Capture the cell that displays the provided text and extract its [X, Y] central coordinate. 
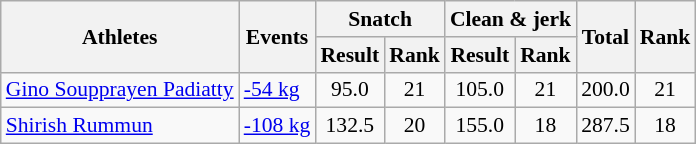
95.0 [350, 90]
287.5 [606, 126]
155.0 [480, 126]
-54 kg [278, 90]
105.0 [480, 90]
Total [606, 36]
132.5 [350, 126]
Events [278, 36]
Gino Soupprayen Padiatty [120, 90]
Athletes [120, 36]
Clean & jerk [510, 19]
-108 kg [278, 126]
20 [414, 126]
Shirish Rummun [120, 126]
Snatch [380, 19]
200.0 [606, 90]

▬▬▬▬▬▬▬▬▬▬

§ Problem requirements: Format every line of the records above as a numbered list, dropping blank lines and leaving out the pictures.

§ Solution for this problem:
1. Capture the cell that displays the provided text and extract its [X, Y] central coordinate. 
2. 95.0 [350, 90]
3. 287.5 [606, 126]
4. 155.0 [480, 126]
5. -54 kg [278, 90]
6. 105.0 [480, 90]
7. Total [606, 36]
8. 132.5 [350, 126]
9. Events [278, 36]
10. Gino Soupprayen Padiatty [120, 90]
11. Athletes [120, 36]
12. Clean & jerk [510, 19]
13. -108 kg [278, 126]
14. 20 [414, 126]
15. Shirish Rummun [120, 126]
16. Snatch [380, 19]
17. 200.0 [606, 90]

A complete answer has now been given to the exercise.